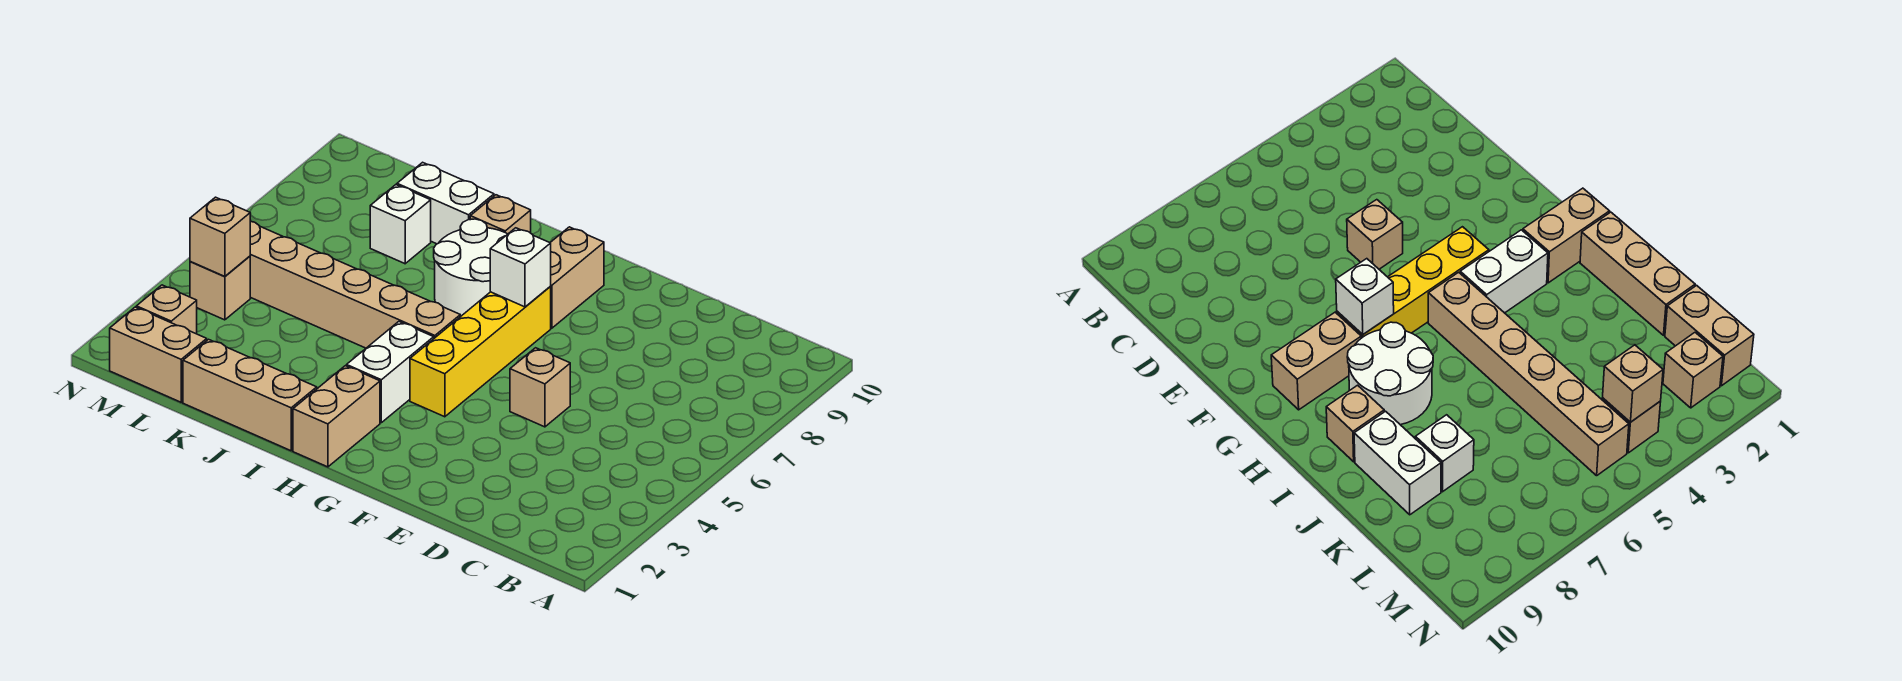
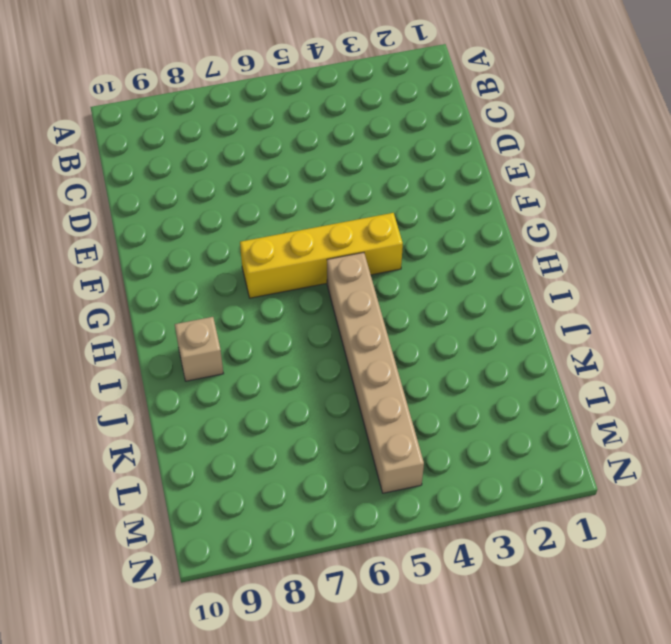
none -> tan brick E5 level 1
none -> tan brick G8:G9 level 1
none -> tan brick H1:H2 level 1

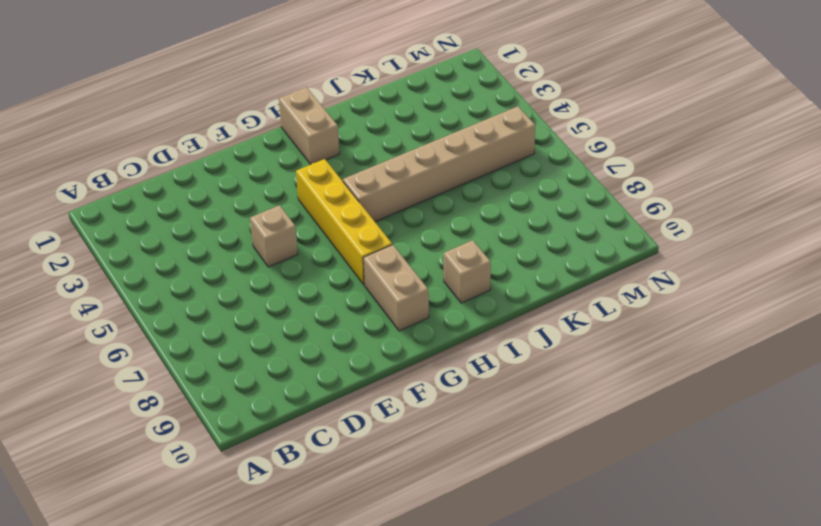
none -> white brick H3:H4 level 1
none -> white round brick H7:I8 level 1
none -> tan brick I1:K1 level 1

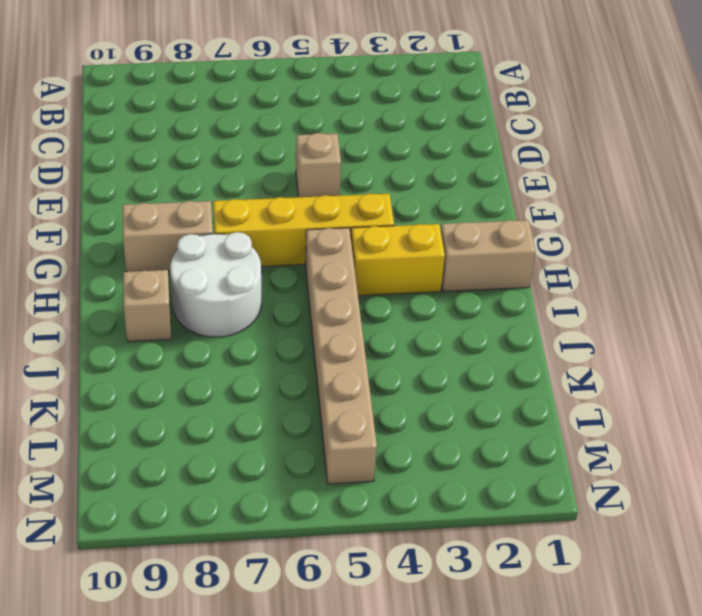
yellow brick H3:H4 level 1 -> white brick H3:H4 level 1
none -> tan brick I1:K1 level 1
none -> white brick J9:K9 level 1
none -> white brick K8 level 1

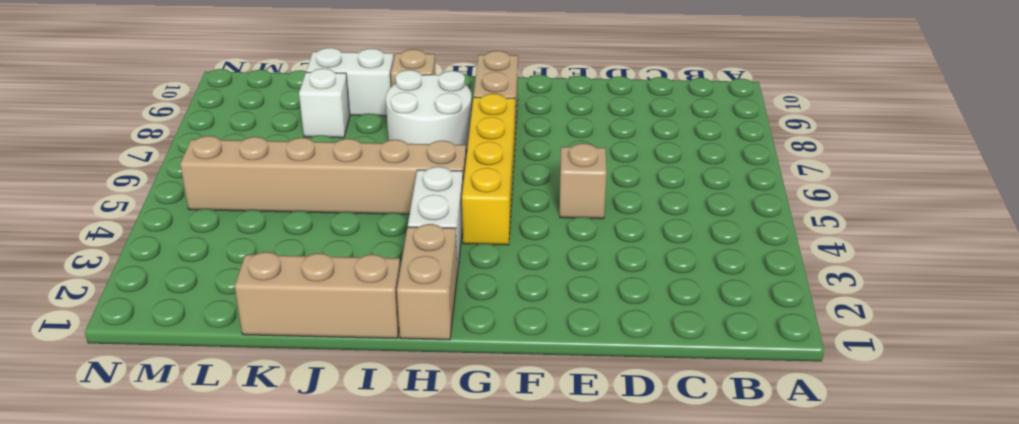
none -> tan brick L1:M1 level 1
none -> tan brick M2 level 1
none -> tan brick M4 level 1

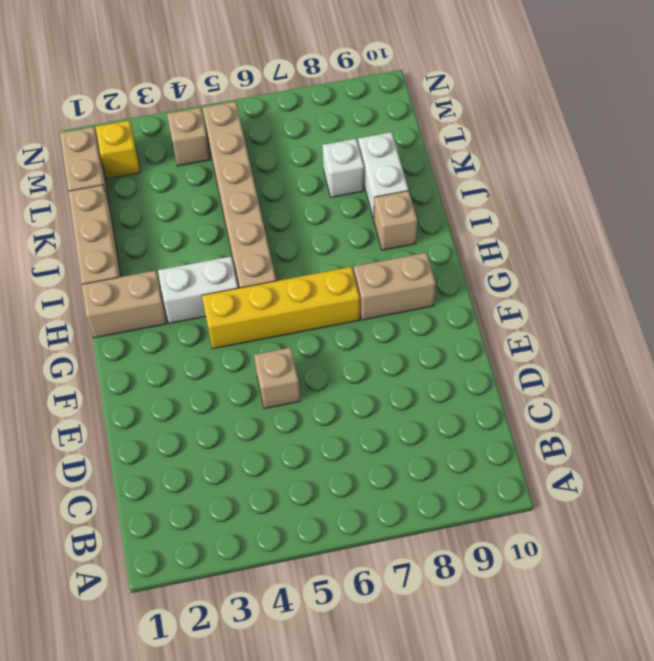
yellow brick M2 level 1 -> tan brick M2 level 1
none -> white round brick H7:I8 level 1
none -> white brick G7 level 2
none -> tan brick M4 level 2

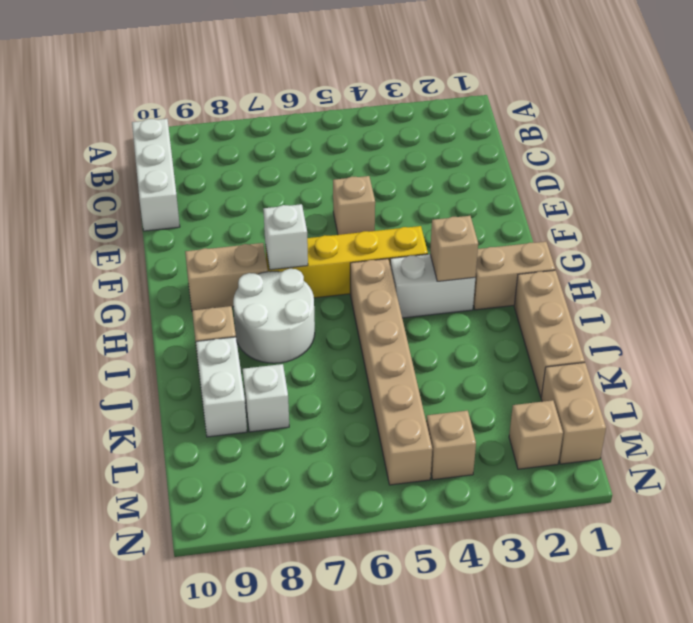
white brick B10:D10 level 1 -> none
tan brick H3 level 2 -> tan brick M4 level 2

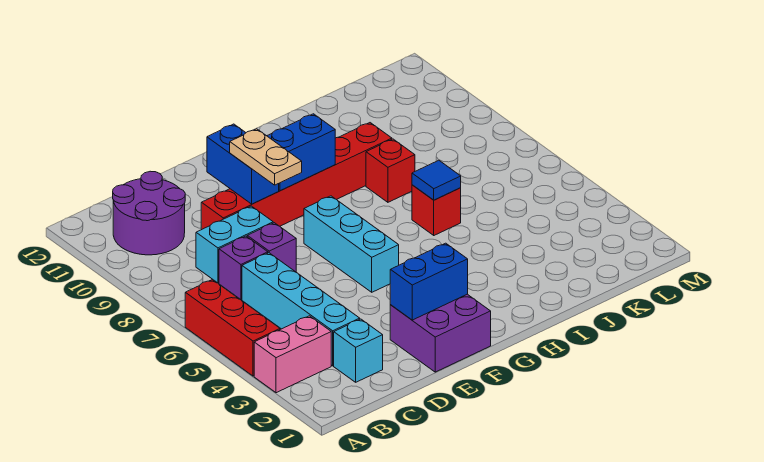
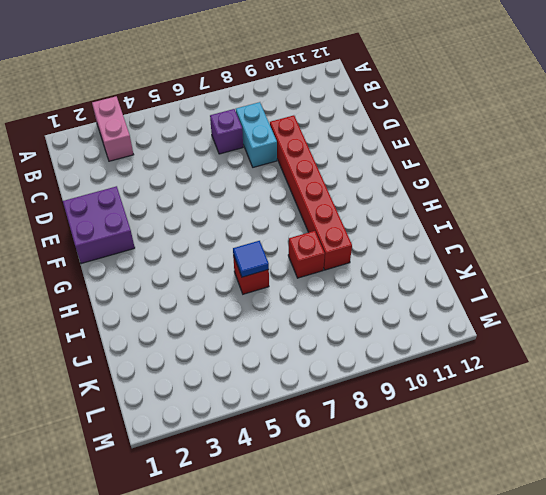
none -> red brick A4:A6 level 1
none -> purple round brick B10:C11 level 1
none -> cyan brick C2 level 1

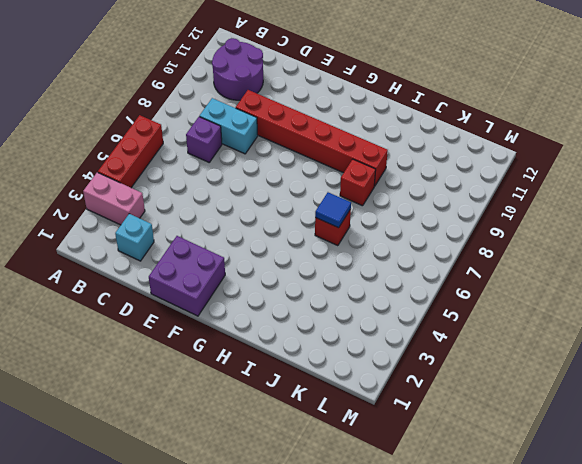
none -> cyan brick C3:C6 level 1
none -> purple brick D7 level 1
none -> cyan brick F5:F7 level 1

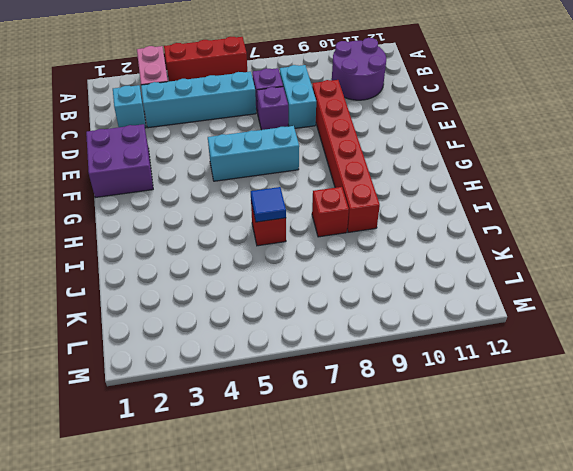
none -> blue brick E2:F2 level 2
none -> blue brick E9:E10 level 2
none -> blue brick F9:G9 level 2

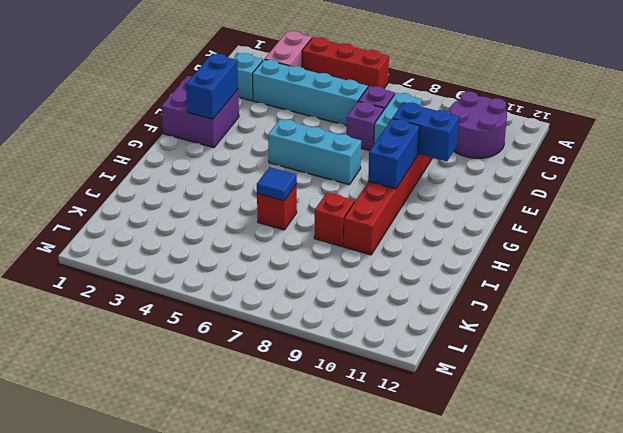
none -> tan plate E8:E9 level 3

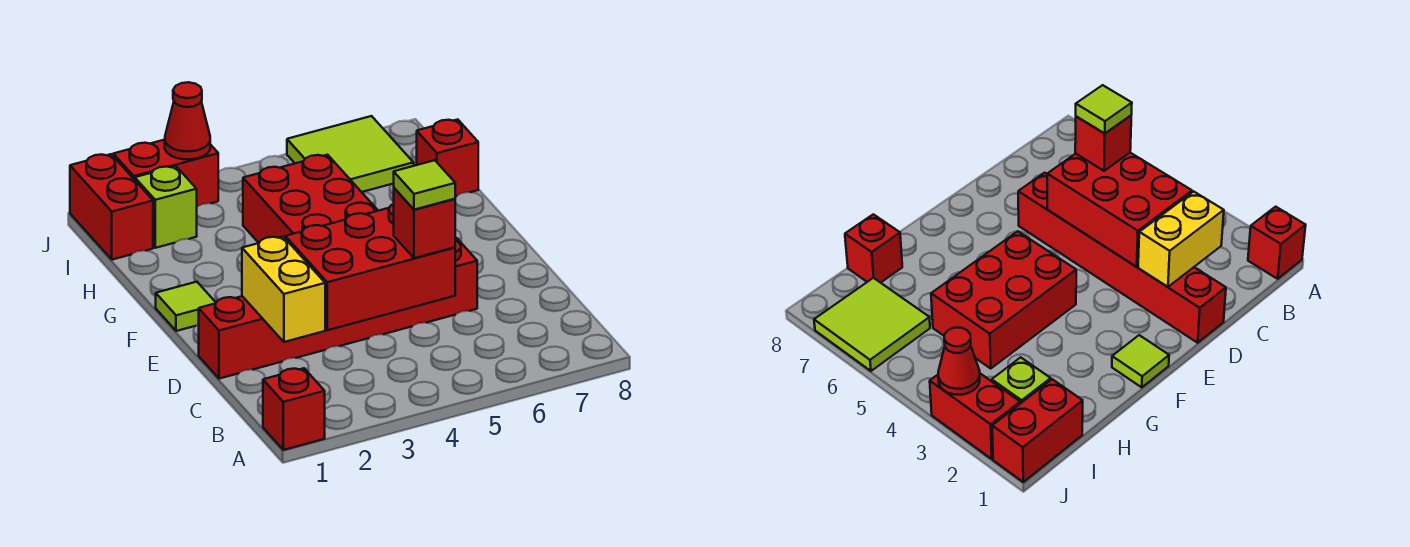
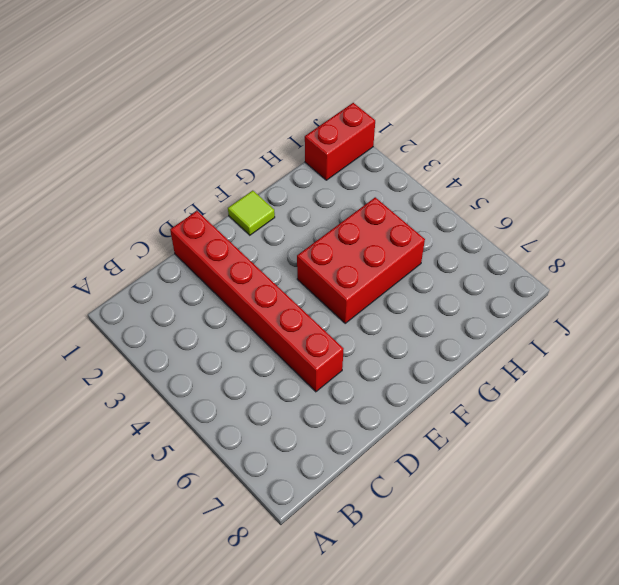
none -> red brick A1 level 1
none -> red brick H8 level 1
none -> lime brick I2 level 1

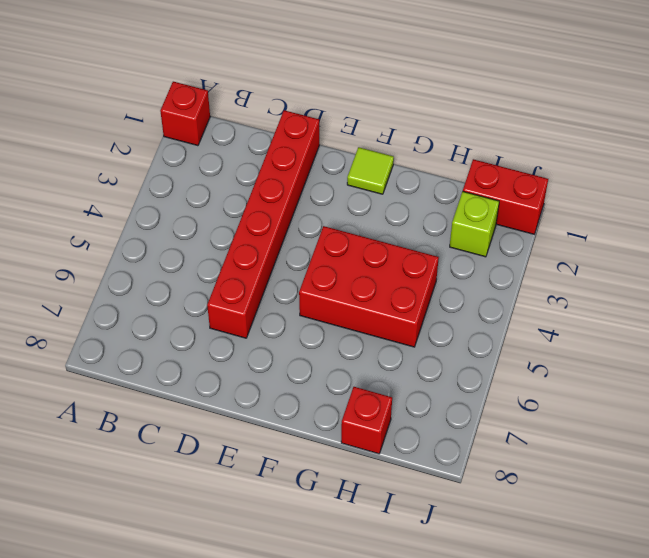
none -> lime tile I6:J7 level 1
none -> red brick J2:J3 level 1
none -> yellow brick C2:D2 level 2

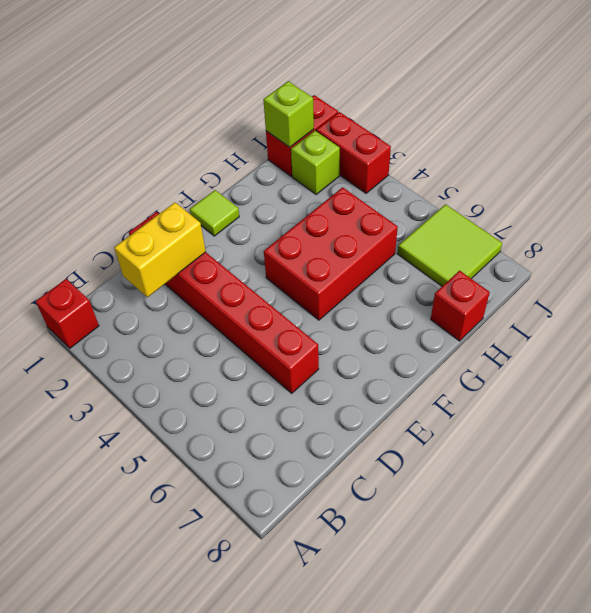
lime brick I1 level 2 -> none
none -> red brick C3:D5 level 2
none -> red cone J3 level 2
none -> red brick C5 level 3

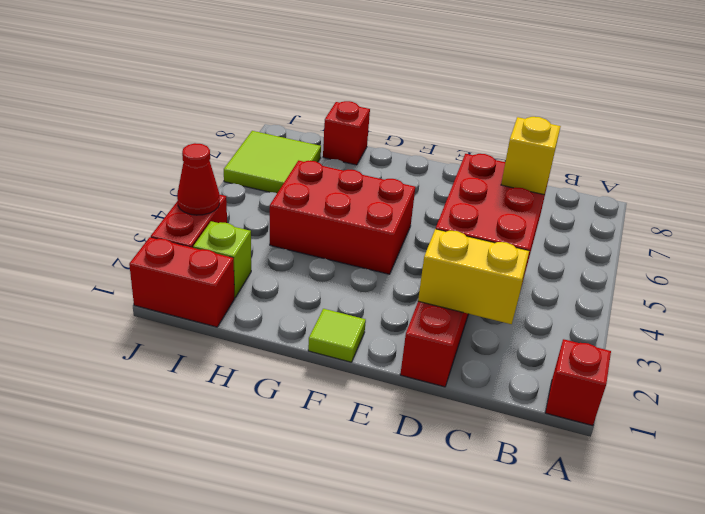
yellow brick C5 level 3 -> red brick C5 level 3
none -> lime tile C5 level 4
◇ ◇ ◇
**Required work:**
Could you copy each line from the listing that has the word "lime" in it?

**Answer for this exercise:**
none -> lime brick I2 level 1
none -> lime tile I6:J7 level 1
lime brick I1 level 2 -> none
none -> lime tile C5 level 4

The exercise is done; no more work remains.